Modification records ▸

━━━━━━━━━━━━━━━━━━━━

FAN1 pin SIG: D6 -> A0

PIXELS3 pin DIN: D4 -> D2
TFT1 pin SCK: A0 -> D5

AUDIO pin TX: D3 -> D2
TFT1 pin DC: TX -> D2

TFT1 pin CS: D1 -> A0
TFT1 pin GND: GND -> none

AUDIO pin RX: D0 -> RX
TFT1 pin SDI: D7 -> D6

━━━━━━━━━━━━━━━━━━━━

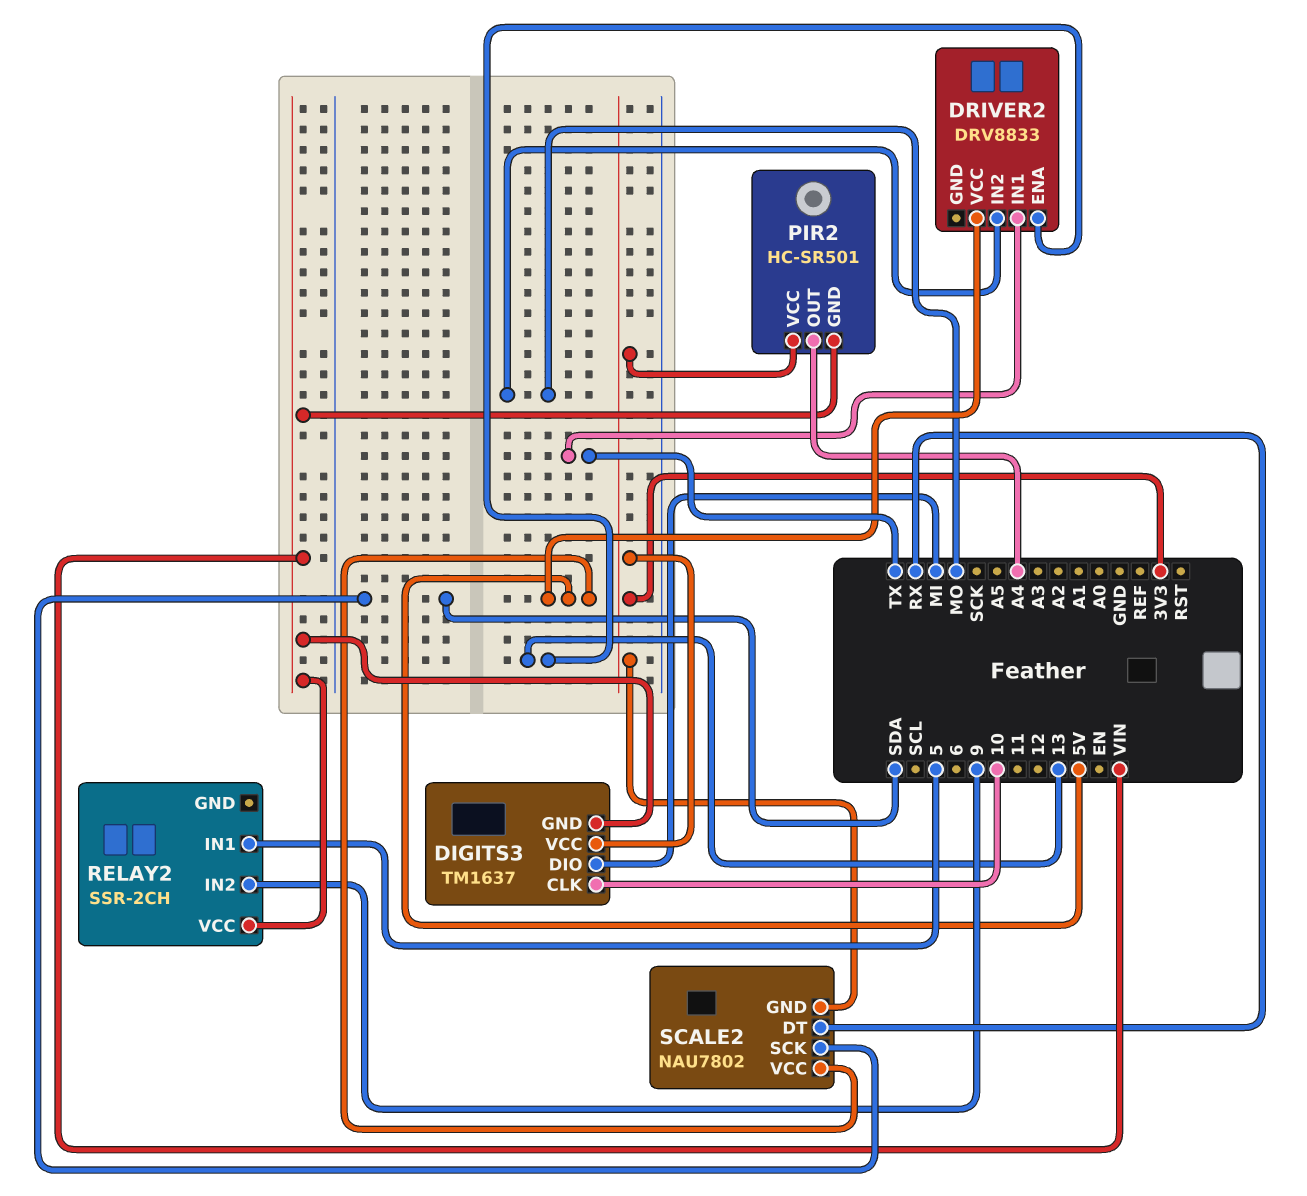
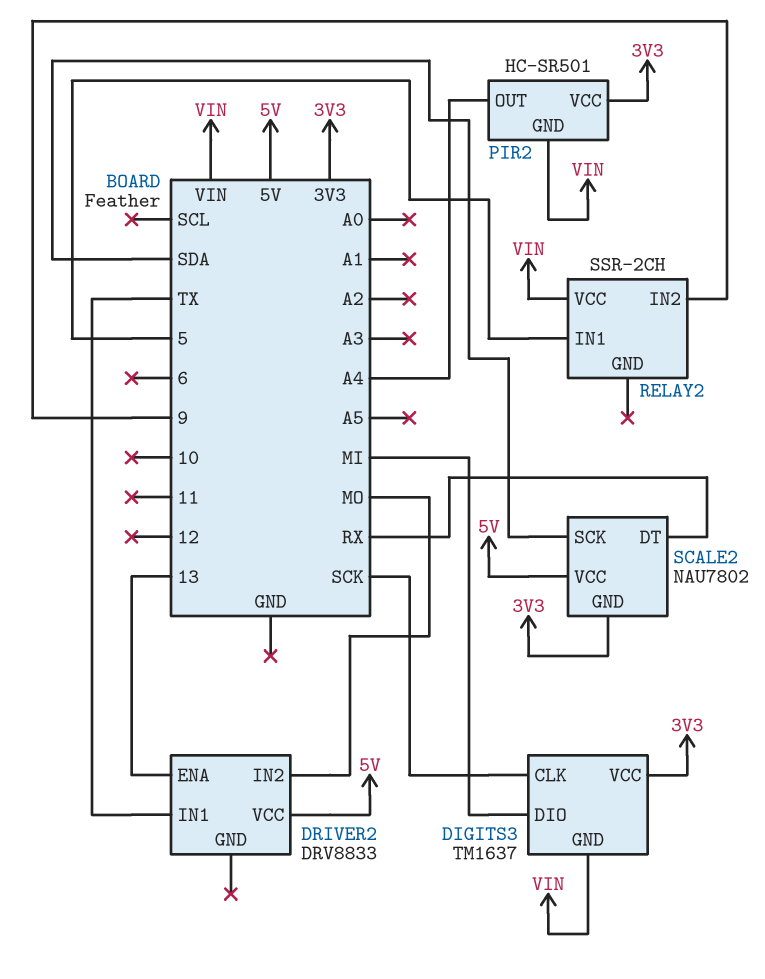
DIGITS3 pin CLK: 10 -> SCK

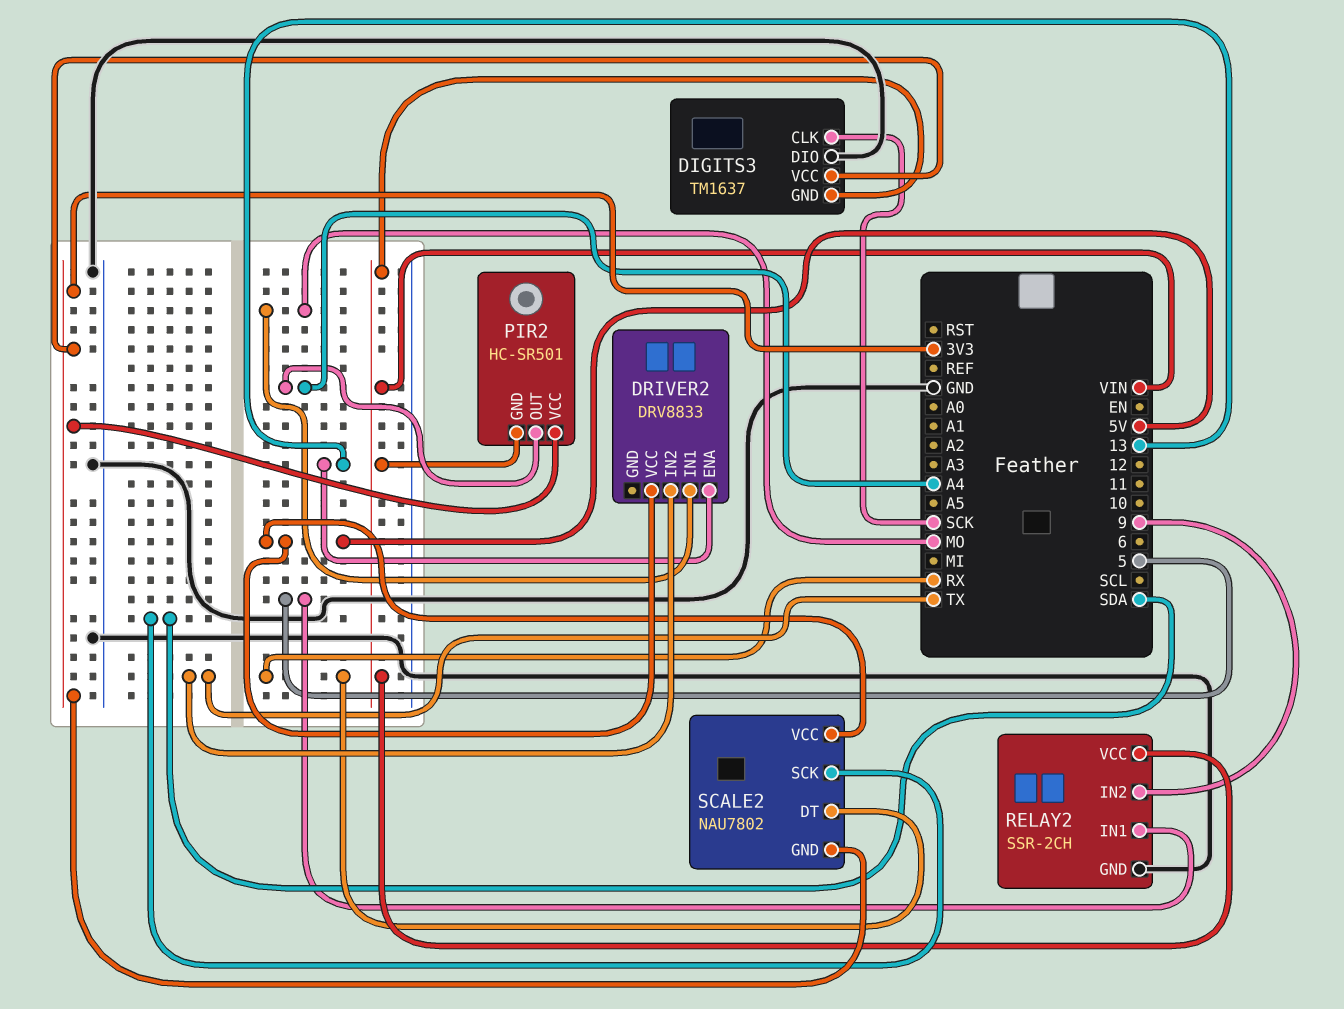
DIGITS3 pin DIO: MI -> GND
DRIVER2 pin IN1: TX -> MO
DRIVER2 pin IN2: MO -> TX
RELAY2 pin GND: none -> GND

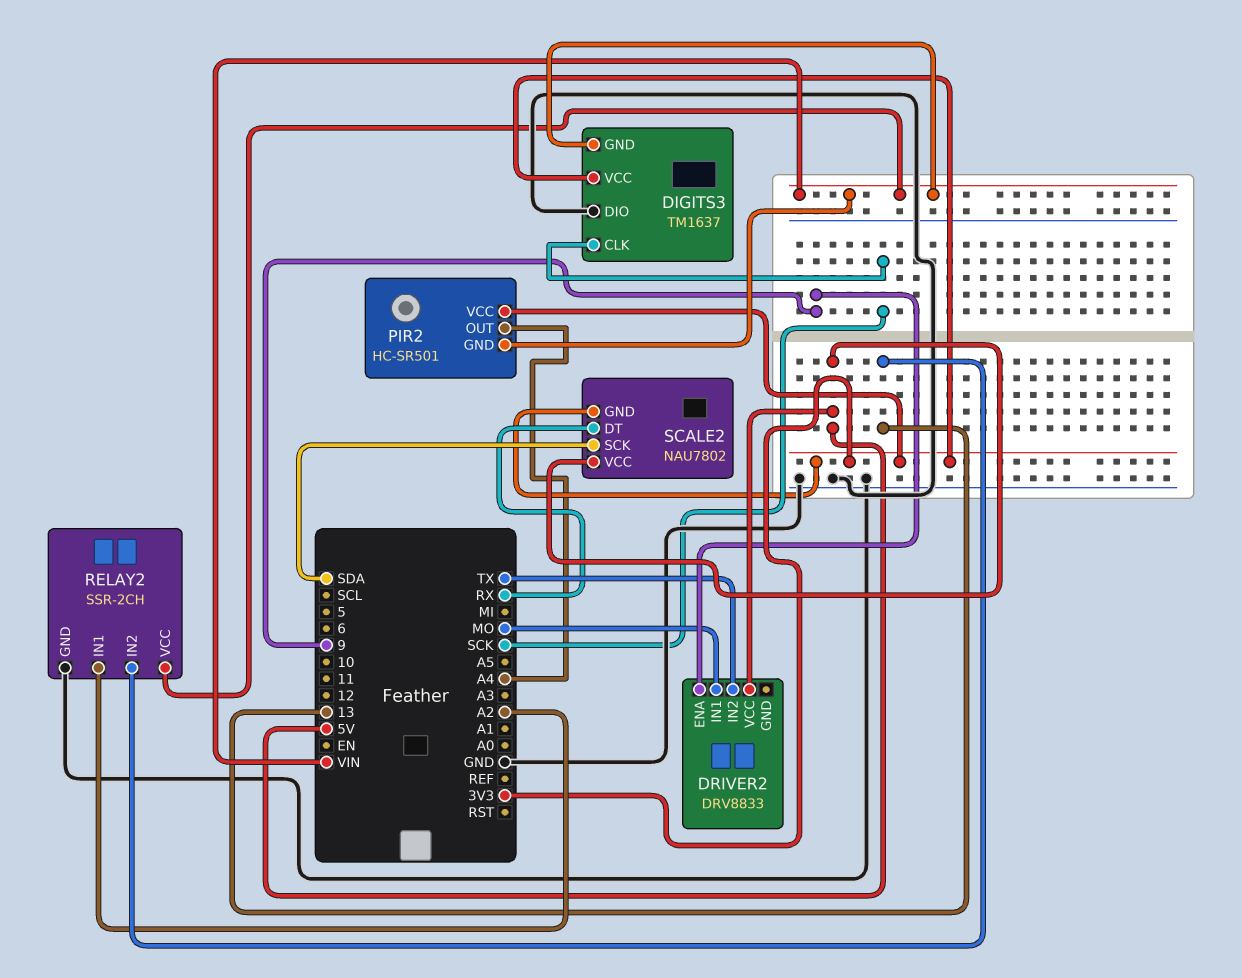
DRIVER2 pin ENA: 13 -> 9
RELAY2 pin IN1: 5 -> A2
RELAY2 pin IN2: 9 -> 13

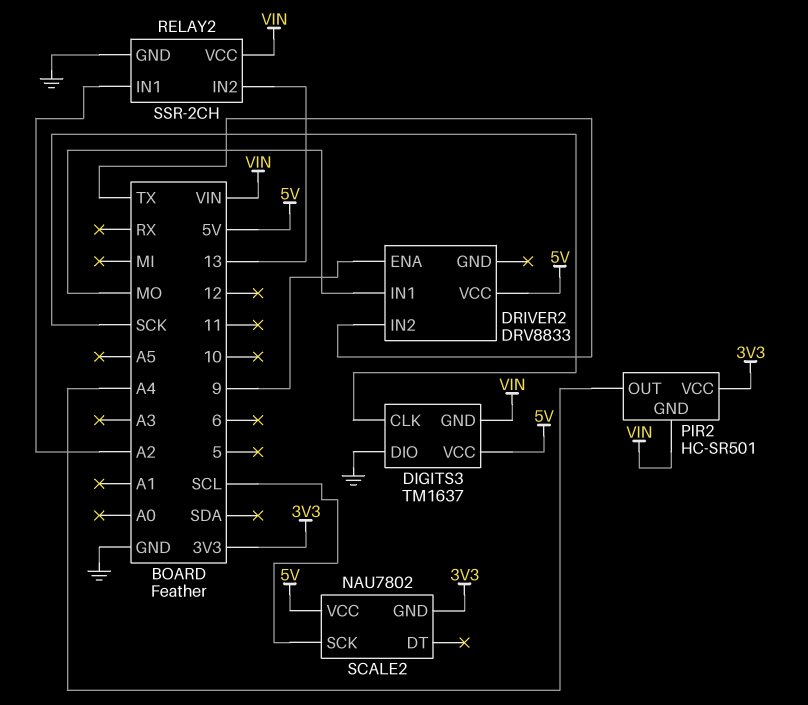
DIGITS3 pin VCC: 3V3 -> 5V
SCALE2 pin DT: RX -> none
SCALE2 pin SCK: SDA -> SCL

━━━━━━━━━━━━━━━━━━━━

TASK DESCRIPTION ▸ Print exactly the lines above from the one with "FAN1 pin SIG: D6 -> A0" to the one with "TFT1 pin SDI: D7 -> D6", including both.

EXERCISE RESULT ▸
FAN1 pin SIG: D6 -> A0

PIXELS3 pin DIN: D4 -> D2
TFT1 pin SCK: A0 -> D5

AUDIO pin TX: D3 -> D2
TFT1 pin DC: TX -> D2

TFT1 pin CS: D1 -> A0
TFT1 pin GND: GND -> none

AUDIO pin RX: D0 -> RX
TFT1 pin SDI: D7 -> D6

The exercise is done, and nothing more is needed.